_Work order_
Among the entries, find each line that includes the string "XSHUT" and list it.

_Revision tracking records_
*** Block opens ***

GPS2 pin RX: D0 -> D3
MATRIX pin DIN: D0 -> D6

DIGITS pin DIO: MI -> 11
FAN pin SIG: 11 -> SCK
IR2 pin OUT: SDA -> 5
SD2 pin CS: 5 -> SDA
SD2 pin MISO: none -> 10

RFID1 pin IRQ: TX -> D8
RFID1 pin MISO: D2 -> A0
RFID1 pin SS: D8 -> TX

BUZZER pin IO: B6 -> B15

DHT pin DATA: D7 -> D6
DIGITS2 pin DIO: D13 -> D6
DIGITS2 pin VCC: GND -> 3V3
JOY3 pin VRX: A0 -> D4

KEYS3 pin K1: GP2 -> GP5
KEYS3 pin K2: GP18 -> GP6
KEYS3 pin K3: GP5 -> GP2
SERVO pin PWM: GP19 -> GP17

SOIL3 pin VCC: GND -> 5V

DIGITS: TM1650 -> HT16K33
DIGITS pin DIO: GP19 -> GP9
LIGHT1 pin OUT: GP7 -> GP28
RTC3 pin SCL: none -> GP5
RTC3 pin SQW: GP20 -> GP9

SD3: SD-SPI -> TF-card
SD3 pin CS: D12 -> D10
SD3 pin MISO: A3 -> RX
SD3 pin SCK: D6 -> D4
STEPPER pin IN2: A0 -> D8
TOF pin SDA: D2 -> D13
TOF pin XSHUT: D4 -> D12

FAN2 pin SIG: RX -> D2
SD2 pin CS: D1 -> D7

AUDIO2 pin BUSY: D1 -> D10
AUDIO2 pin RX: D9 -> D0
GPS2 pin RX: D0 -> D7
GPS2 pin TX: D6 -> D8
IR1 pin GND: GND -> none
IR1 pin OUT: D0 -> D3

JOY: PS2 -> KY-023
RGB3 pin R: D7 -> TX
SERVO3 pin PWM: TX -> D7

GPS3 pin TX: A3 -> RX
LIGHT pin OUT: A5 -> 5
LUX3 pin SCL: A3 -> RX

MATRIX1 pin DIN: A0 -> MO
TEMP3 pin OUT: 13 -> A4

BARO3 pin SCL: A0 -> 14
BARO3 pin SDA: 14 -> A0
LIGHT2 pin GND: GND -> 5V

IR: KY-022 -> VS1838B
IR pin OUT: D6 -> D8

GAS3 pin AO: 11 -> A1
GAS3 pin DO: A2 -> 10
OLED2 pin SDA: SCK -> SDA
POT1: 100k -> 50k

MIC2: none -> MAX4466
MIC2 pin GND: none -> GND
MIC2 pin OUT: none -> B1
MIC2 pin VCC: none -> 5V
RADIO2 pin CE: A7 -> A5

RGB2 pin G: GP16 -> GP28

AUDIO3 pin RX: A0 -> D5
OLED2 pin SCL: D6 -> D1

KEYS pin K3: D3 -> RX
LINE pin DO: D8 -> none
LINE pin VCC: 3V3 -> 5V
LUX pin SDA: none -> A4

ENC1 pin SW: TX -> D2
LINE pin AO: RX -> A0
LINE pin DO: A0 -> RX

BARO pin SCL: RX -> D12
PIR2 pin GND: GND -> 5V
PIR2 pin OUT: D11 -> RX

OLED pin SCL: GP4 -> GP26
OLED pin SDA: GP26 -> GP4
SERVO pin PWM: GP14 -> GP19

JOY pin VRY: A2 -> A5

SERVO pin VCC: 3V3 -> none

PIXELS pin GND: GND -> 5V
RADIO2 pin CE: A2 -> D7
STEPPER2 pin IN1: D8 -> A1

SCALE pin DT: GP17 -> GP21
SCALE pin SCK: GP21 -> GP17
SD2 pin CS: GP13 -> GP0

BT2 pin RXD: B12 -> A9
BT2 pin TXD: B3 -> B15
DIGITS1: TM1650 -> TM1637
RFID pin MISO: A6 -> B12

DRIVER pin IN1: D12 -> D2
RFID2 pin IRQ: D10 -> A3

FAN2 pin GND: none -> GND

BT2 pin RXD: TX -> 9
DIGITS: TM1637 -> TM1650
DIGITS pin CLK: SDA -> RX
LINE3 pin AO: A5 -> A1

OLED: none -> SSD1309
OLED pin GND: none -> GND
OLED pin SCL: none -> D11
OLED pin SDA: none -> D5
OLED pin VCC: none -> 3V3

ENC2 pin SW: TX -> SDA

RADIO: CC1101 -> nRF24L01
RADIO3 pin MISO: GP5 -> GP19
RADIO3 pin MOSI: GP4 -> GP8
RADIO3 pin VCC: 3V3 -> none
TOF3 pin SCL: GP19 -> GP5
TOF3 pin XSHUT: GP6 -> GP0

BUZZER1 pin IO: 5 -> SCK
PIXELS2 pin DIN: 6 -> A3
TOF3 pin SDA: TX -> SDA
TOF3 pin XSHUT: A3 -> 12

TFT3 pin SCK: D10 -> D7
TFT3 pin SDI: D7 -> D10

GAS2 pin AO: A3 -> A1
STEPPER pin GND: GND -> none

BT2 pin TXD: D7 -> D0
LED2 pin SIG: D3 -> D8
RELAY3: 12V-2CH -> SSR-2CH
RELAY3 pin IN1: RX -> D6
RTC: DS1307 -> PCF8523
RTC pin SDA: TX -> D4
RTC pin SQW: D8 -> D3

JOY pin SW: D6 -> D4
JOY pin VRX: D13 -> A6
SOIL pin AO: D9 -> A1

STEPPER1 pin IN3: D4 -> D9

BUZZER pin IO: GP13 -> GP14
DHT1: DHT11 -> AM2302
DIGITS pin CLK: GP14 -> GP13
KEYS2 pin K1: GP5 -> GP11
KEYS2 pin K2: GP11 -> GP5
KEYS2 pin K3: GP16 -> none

*** Block closes ***

_Your solution_
TOF pin XSHUT: D4 -> D12
TOF3 pin XSHUT: GP6 -> GP0
TOF3 pin XSHUT: A3 -> 12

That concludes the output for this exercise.